(Stored entries)
● ● ●
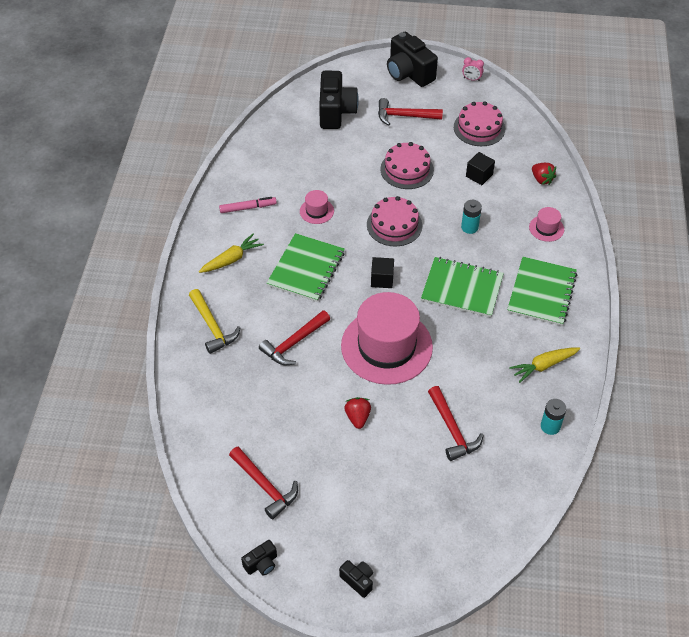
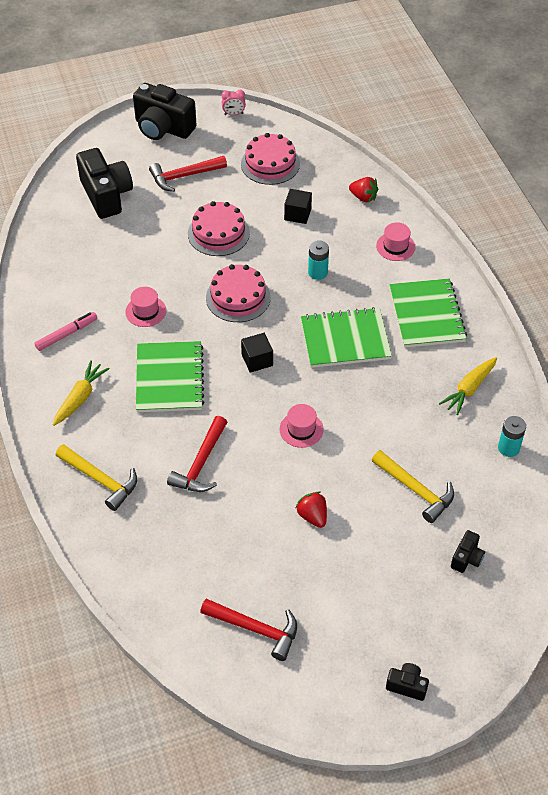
camera: 25 degrees left, 0 degrees up
(261, 564) = (298, 713): black camera -> black camera (467, 558)
(386, 346) = (301, 429): pink hat -> pink hat, size x0.42
(452, 430) = (416, 490): red hammer -> yellow hammer

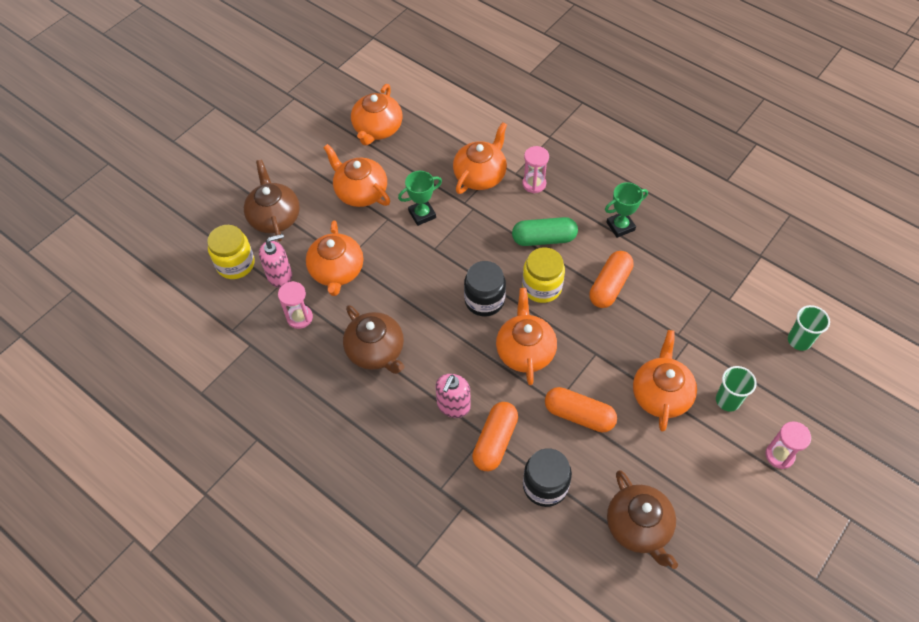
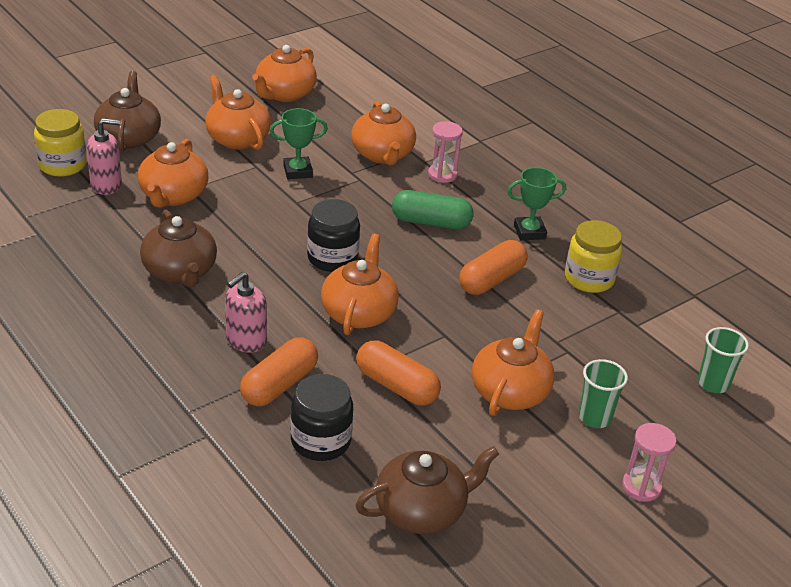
camera: 10 degrees right, 20 degrees down
(299, 317) = (108, 224): pink hourglass -> none
(480, 175) = (382, 155): orange teapot -> orange teapot turned 120 degrees clockwise
(542, 287) = (407, 262): yellow jar -> yellow jar (589, 279)
(638, 527) = (422, 510): brown teapot -> brown teapot turned 105 degrees counterclockwise

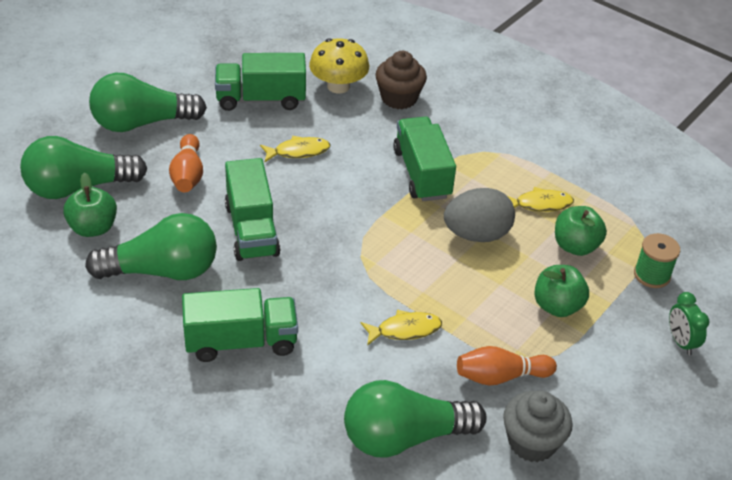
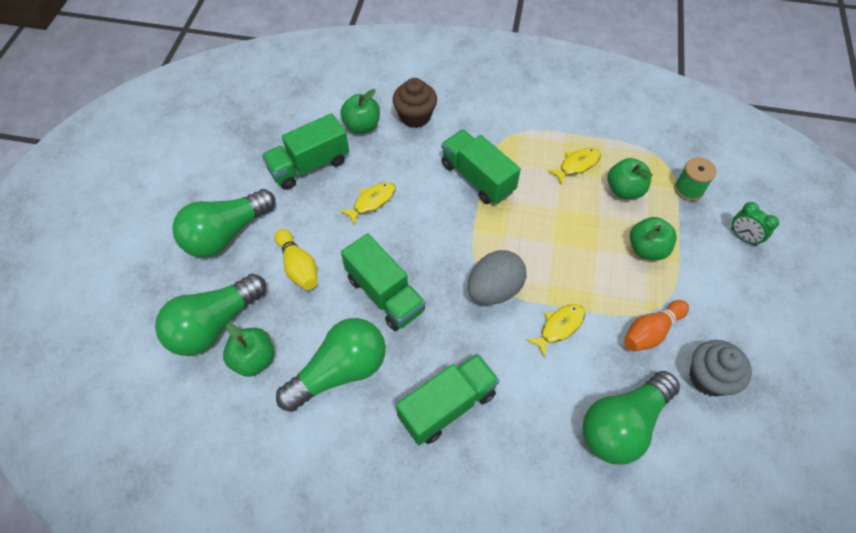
camera: 25 degrees left, 15 degrees up
(188, 174) = (298, 266): orange bowling pin -> yellow bowling pin
(338, 86) = (362, 126): yellow mushroom -> green apple
(476, 234) = (552, 214): grey egg -> grey egg (494, 289)

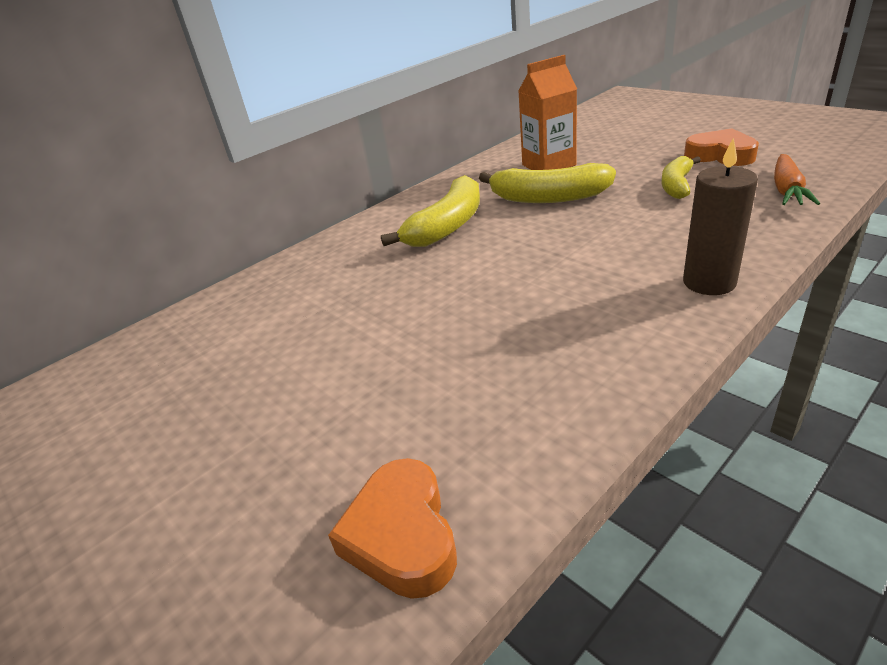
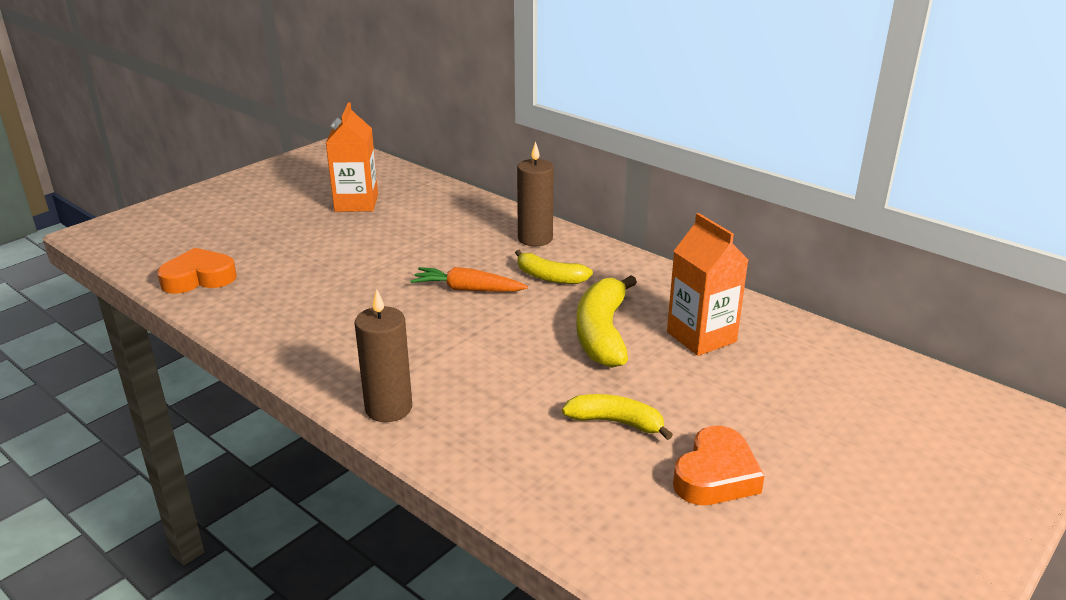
camera: 80 degrees right, 5 degrees down
(192, 383) = (356, 203): none -> orange carton
(363, 239) = (535, 239): none -> brown candle
(447, 226) = (549, 277): yellow banana -> yellow banana, size x0.62
(787, 190) = (581, 505): orange carrot -> orange carrot (468, 289)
● ● ●
How to complete this task —
Find the lines in the records above that hold the word "down", and give only how many there are.

Answer section —
2